╔══

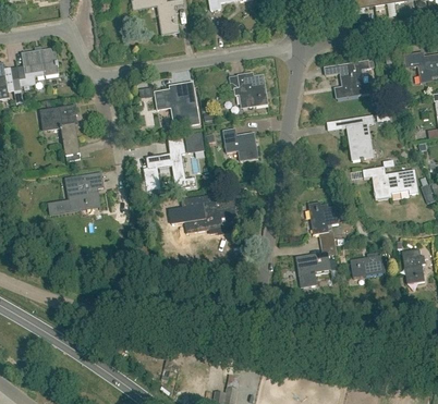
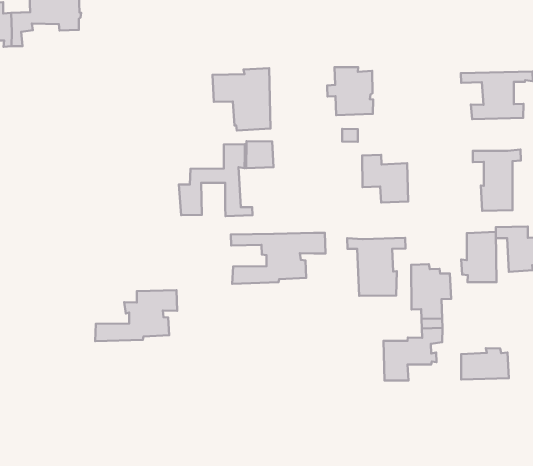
building: [40,105,80,160] -> none
building: [222,128,258,161] -> [362,155,408,202]
building: [48,172,102,215] -> [95,290,177,341]
building: none -> [461,232,497,282]
building: none -> [347,238,406,296]

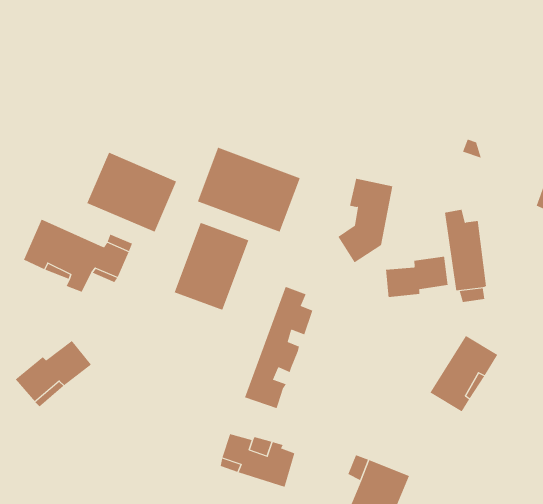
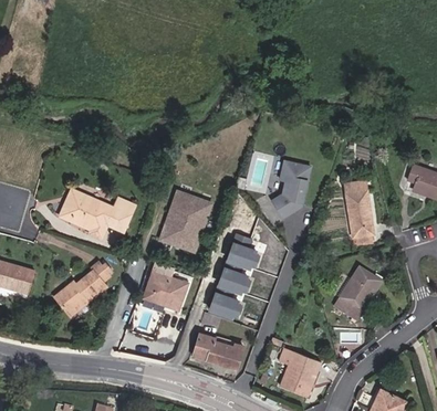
building: [197,147,301,232] -> none
building: [86,152,177,233] -> none
building: [385,256,448,298] -> none
building: none -> [143,272,188,310]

╚══

◆ **Your objective**
Please print an exact copy of the records, with no pictures.

◆ **Reply**
building: [40,105,80,160] -> none
building: [222,128,258,161] -> [362,155,408,202]
building: [48,172,102,215] -> [95,290,177,341]
building: none -> [461,232,497,282]
building: none -> [347,238,406,296]

building: [197,147,301,232] -> none
building: [86,152,177,233] -> none
building: [385,256,448,298] -> none
building: none -> [143,272,188,310]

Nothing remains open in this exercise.